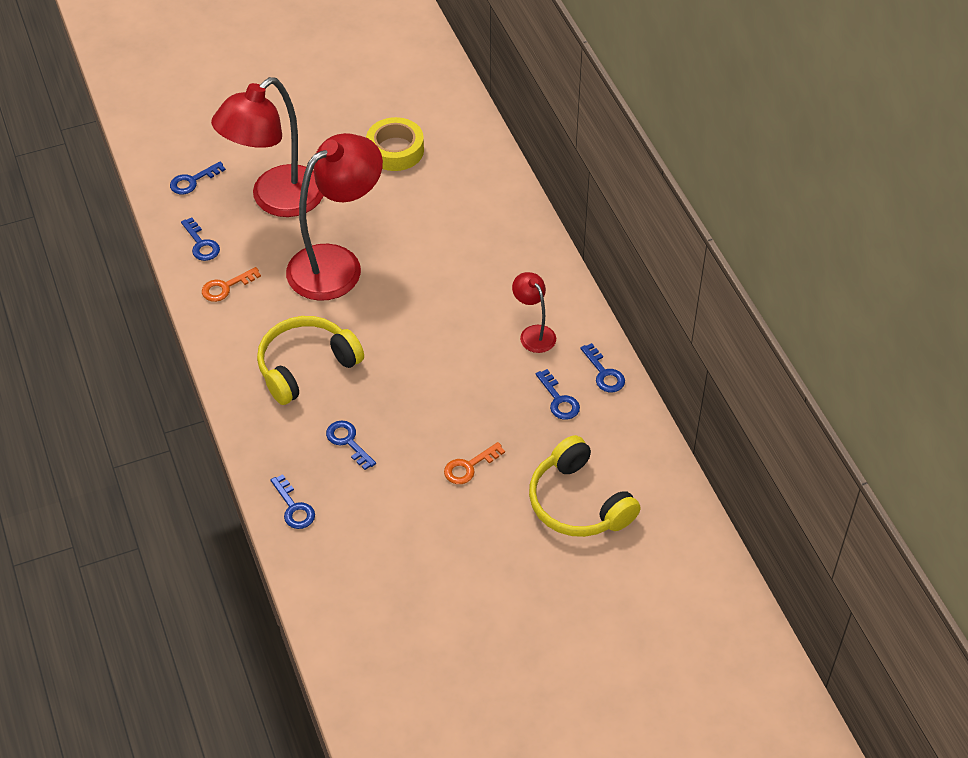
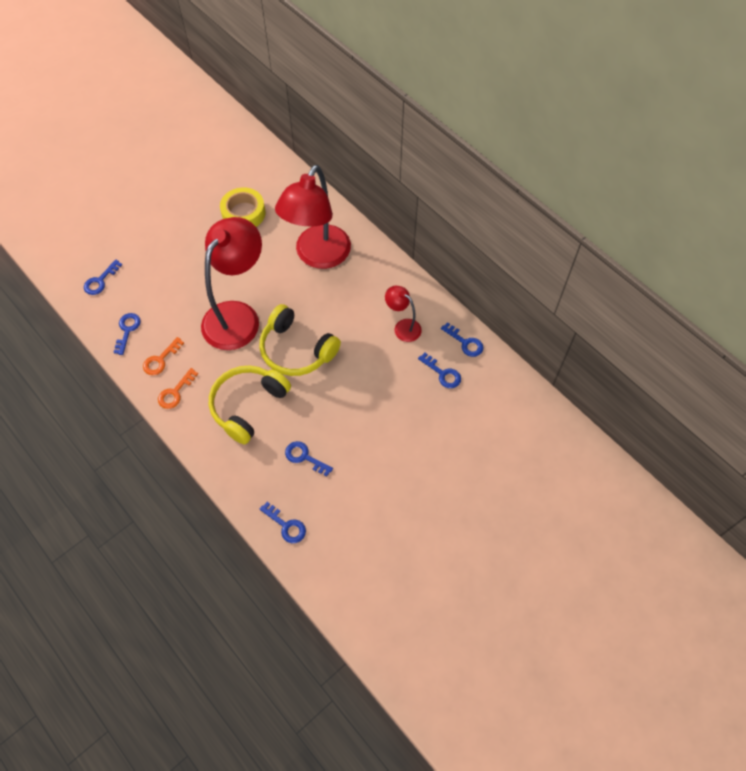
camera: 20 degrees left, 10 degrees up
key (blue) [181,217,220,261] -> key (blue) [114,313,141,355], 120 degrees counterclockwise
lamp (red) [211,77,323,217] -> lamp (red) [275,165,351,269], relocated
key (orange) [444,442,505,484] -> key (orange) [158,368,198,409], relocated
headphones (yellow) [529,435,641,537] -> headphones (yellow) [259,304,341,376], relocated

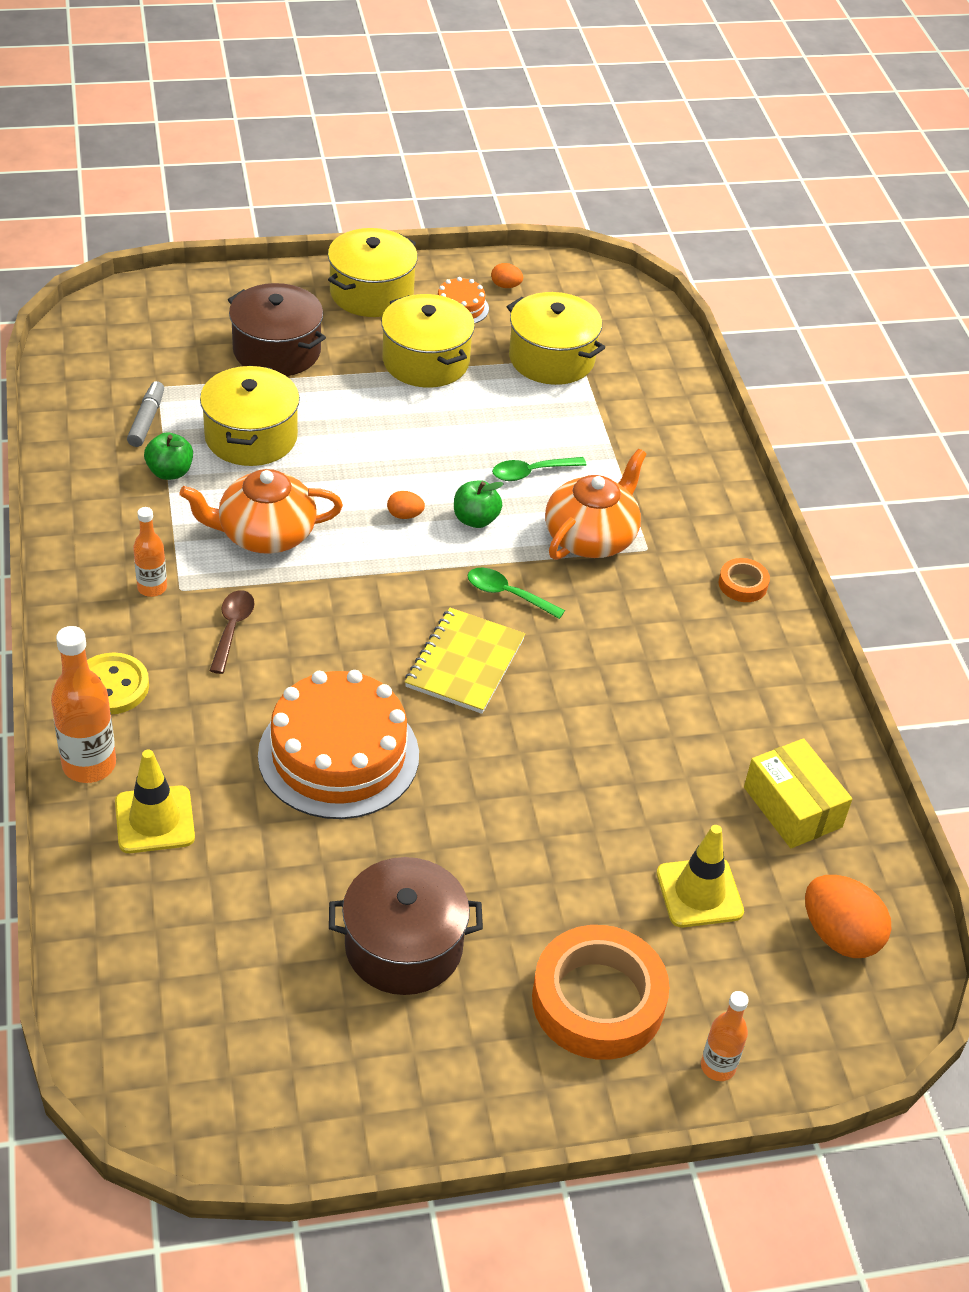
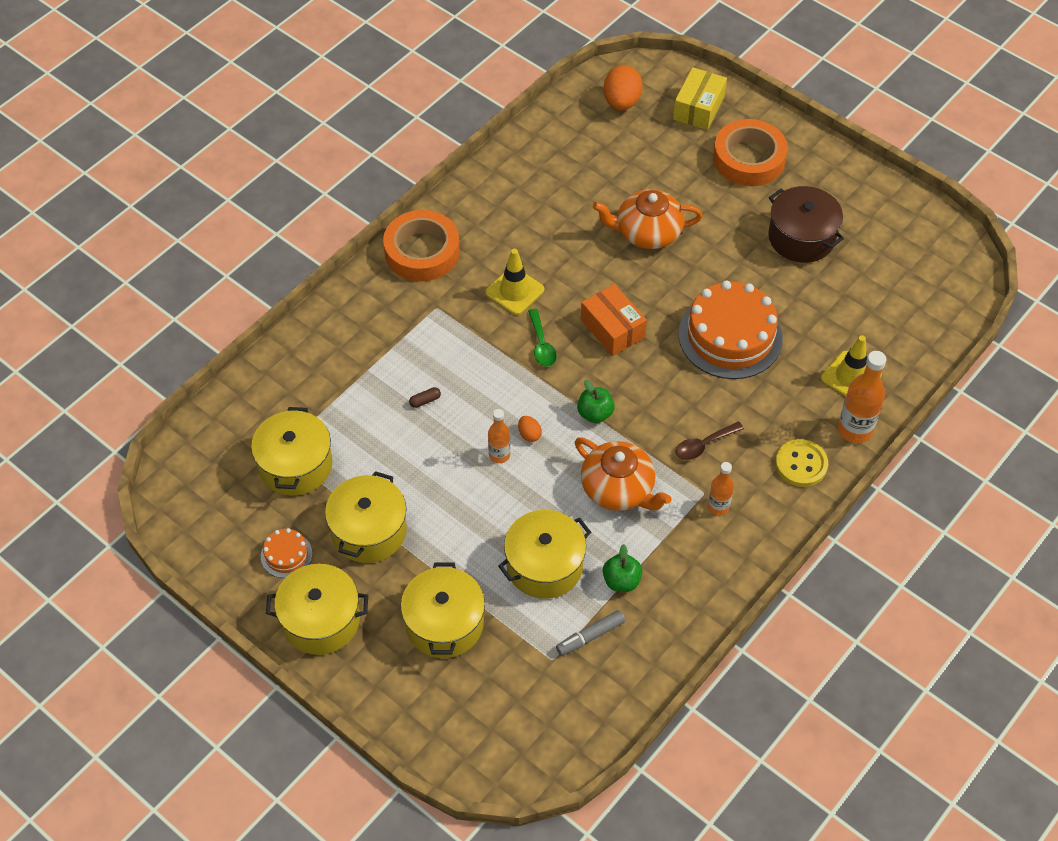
camera: 125 degrees left, 10 degrees up
pot (brown) [228,283,326,376] -> pot (yellow) [401,563,485,658]
notebook (yellow) [405,608,525,714] -> box (orange) [581,284,647,356]
apple (green) [454,480,504,528] -> apple (green) [577,380,615,423], relocated
egg (orange) [491,263,523,288] -> none
spoon (green) [492,457,587,481] -> capsule (brown) [409,387,441,408]
teapot (orange) [545,449,646,560] -> teapot (orange) [593,189,703,249], relocated
traffic cone (yellow) [656,825,744,927] -> traffic cone (yellow) [485,249,544,315], relocated
bottle (orange) [701,991,749,1081] -> bottle (orange) [488,409,510,463], relocated
tape (orange) [719,558,770,602] -> tape (orange) [383,210,460,282], x2.20
box (yellow) [744,738,852,848] -> box (yellow) [673,67,727,130], relocated

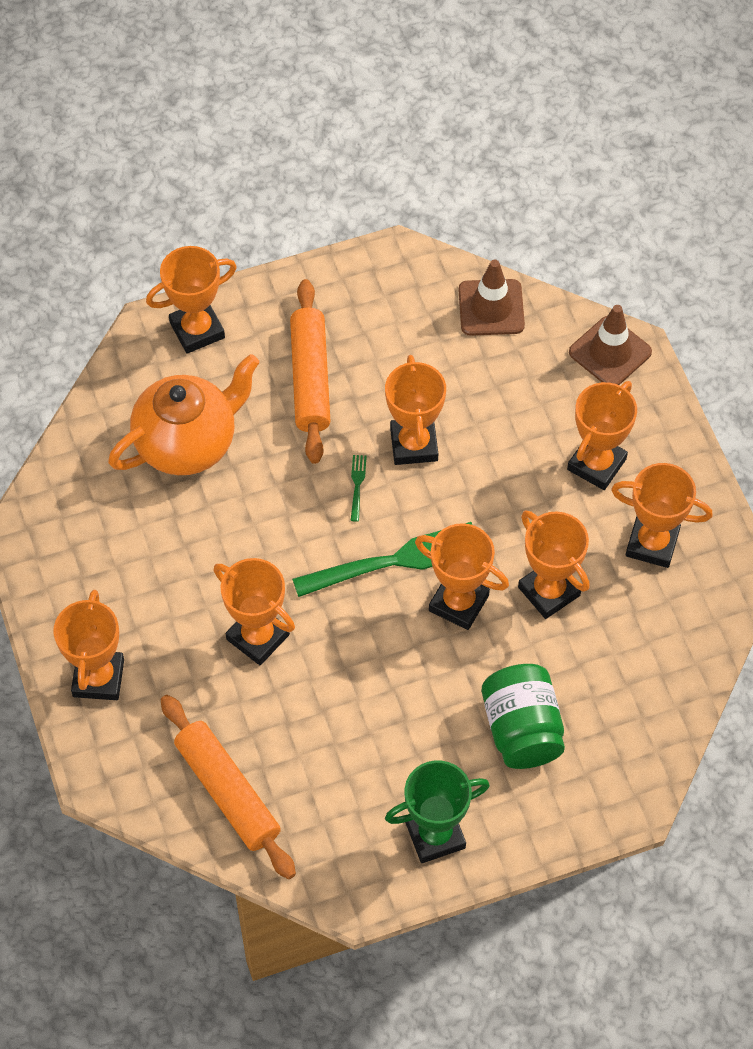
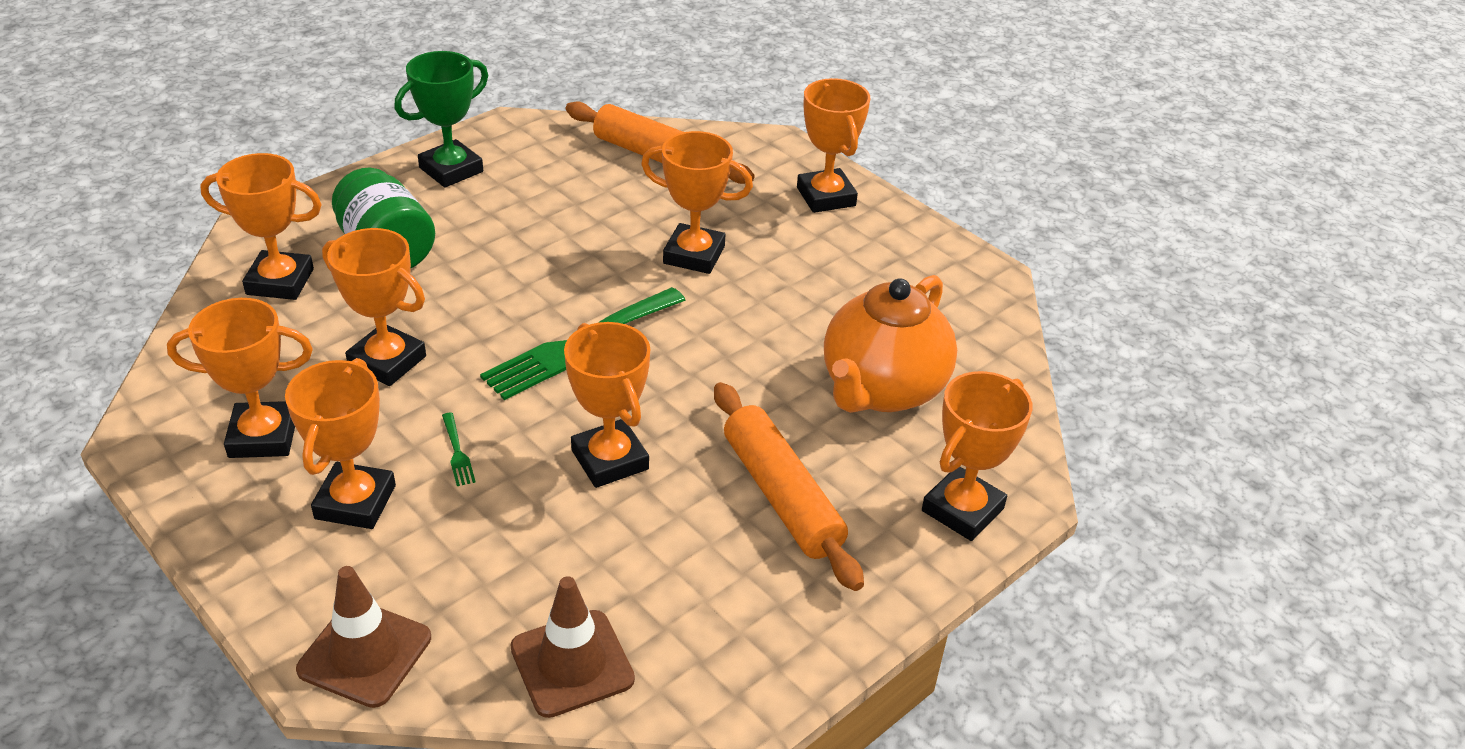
camera: 155 degrees right, 20 degrees down
fork (green) [351,455,367,522] -> fork (green) [442,413,476,486], relocated
trophy (orange) [415,523,509,630] -> trophy (orange) [200,153,322,300], relocated

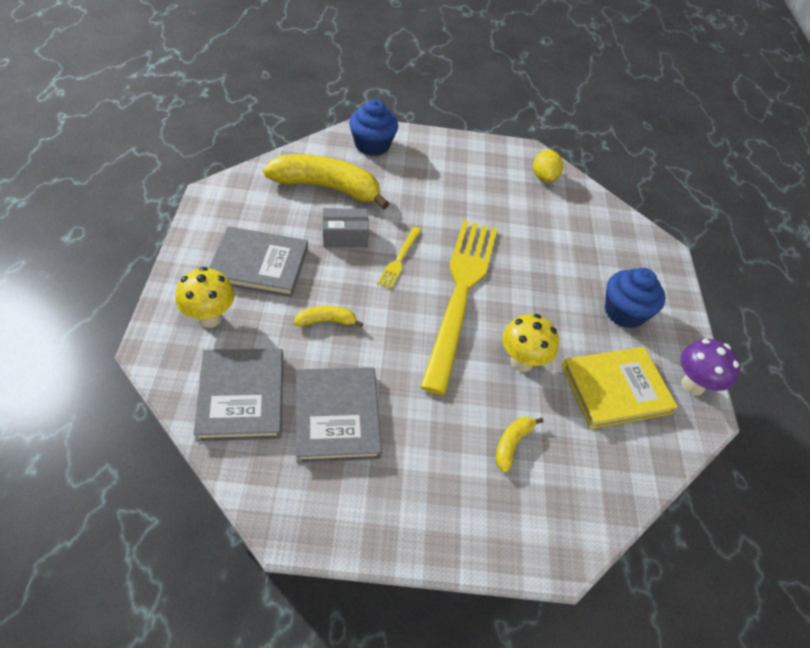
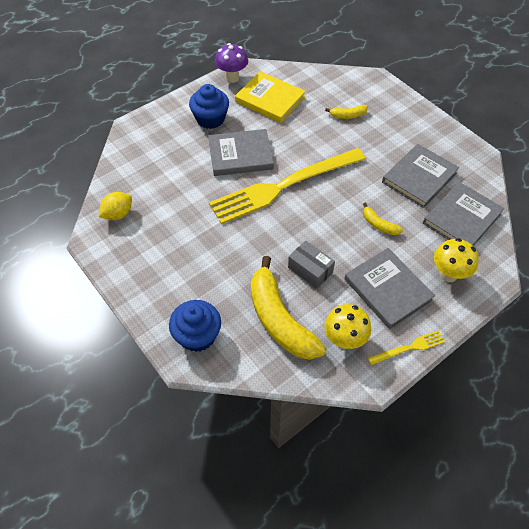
camera: 125 degrees left, 5 degrees up
fork (yellow) [377,227,421,289] -> fork (yellow) [368,330,445,365], relocated
mushroom (yellow) [502,314,559,372] -> mushroom (yellow) [325,304,371,349], relocated
none -> book (grey) [208,129,274,176]

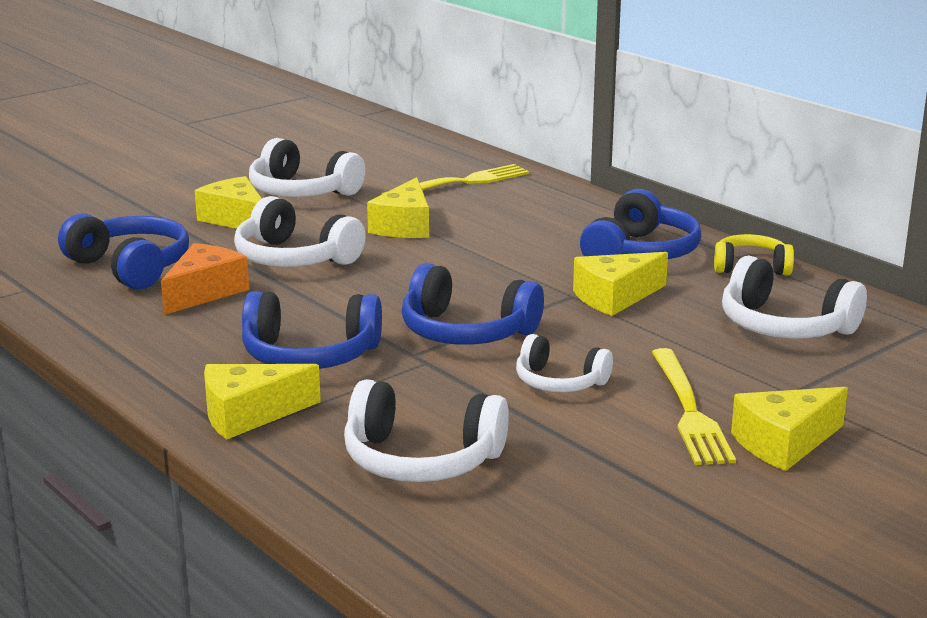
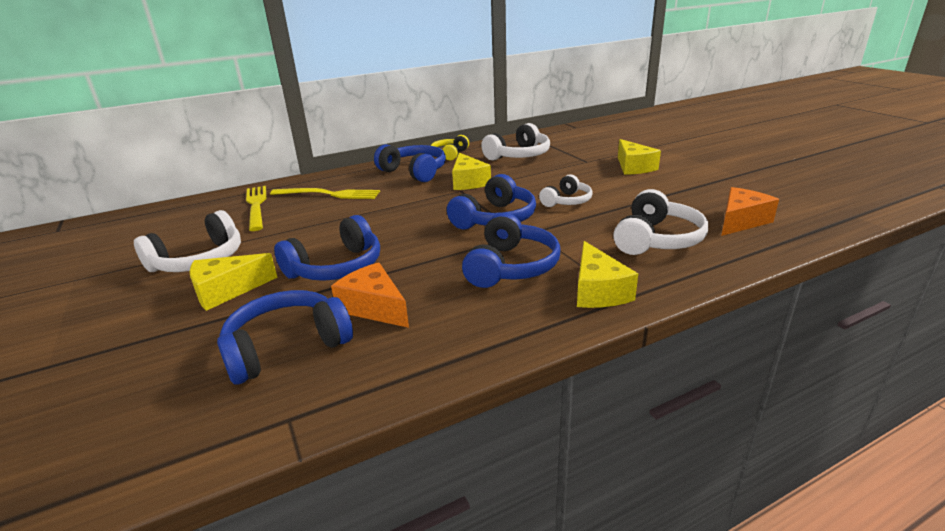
camera: 75 degrees left, 5 degrees up
headphones (white) [234,196,366,267] -> headphones (blue) [274,215,380,281]
cheese (yellow) [367,177,429,238] -> none
fork (yellow) [652,348,736,465] -> fork (yellow) [270,188,380,199], relocated
none -> cheese (orange) [721,187,779,236]

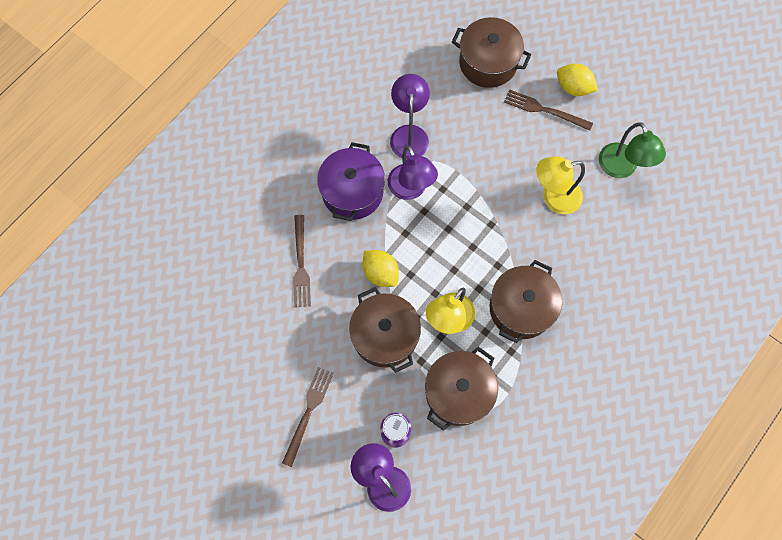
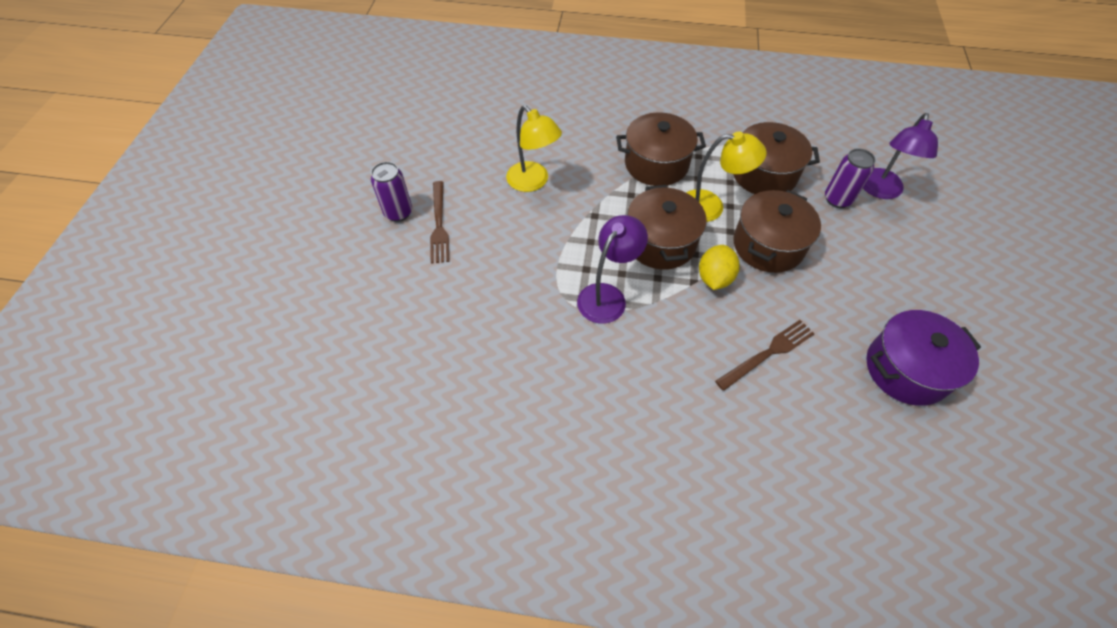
camera: 120 degrees left, 15 degrees down
fork (brown) [282,367,334,467] -> none
pot (purple) [317,142,385,221] -> pot (purple) [867,310,981,406], relocated
lamp (purple) [390,74,430,160] -> none
pot (brown) [452,17,531,88] -> pot (brown) [627,185,707,270], relocated
lemon (yellow) [557,63,598,96] -> can (purple) [371,162,412,222]
lamp (green) [599,122,666,178] -> none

::::

WORK TASK -
Print the full listing above again with exact wording and no images.

RESPONSE FOR THIS EXERCISE -
camera: 20 degrees left, 10 degrees up
key (blue) [181,217,220,261] -> key (blue) [114,313,141,355], 120 degrees counterclockwise
lamp (red) [211,77,323,217] -> lamp (red) [275,165,351,269], relocated
key (orange) [444,442,505,484] -> key (orange) [158,368,198,409], relocated
headphones (yellow) [529,435,641,537] -> headphones (yellow) [259,304,341,376], relocated

camera: 125 degrees left, 10 degrees up
pot (brown) [228,283,326,376] -> pot (yellow) [401,563,485,658]
notebook (yellow) [405,608,525,714] -> box (orange) [581,284,647,356]
apple (green) [454,480,504,528] -> apple (green) [577,380,615,423], relocated
egg (orange) [491,263,523,288] -> none
spoon (green) [492,457,587,481] -> capsule (brown) [409,387,441,408]
teapot (orange) [545,449,646,560] -> teapot (orange) [593,189,703,249], relocated
traffic cone (yellow) [656,825,744,927] -> traffic cone (yellow) [485,249,544,315], relocated
bottle (orange) [701,991,749,1081] -> bottle (orange) [488,409,510,463], relocated
tape (orange) [719,558,770,602] -> tape (orange) [383,210,460,282], x2.20
box (yellow) [744,738,852,848] -> box (yellow) [673,67,727,130], relocated

camera: 155 degrees right, 20 degrees down
fork (green) [351,455,367,522] -> fork (green) [442,413,476,486], relocated
trophy (orange) [415,523,509,630] -> trophy (orange) [200,153,322,300], relocated

camera: 125 degrees left, 5 degrees up
fork (yellow) [377,227,421,289] -> fork (yellow) [368,330,445,365], relocated
mushroom (yellow) [502,314,559,372] -> mushroom (yellow) [325,304,371,349], relocated
none -> book (grey) [208,129,274,176]

camera: 75 degrees left, 5 degrees up
headphones (white) [234,196,366,267] -> headphones (blue) [274,215,380,281]
cheese (yellow) [367,177,429,238] -> none
fork (yellow) [652,348,736,465] -> fork (yellow) [270,188,380,199], relocated
none -> cheese (orange) [721,187,779,236]

camera: 120 degrees left, 15 degrees down
fork (brown) [282,367,334,467] -> none
pot (purple) [317,142,385,221] -> pot (purple) [867,310,981,406], relocated
lamp (purple) [390,74,430,160] -> none
pot (brown) [452,17,531,88] -> pot (brown) [627,185,707,270], relocated
lemon (yellow) [557,63,598,96] -> can (purple) [371,162,412,222]
lamp (green) [599,122,666,178] -> none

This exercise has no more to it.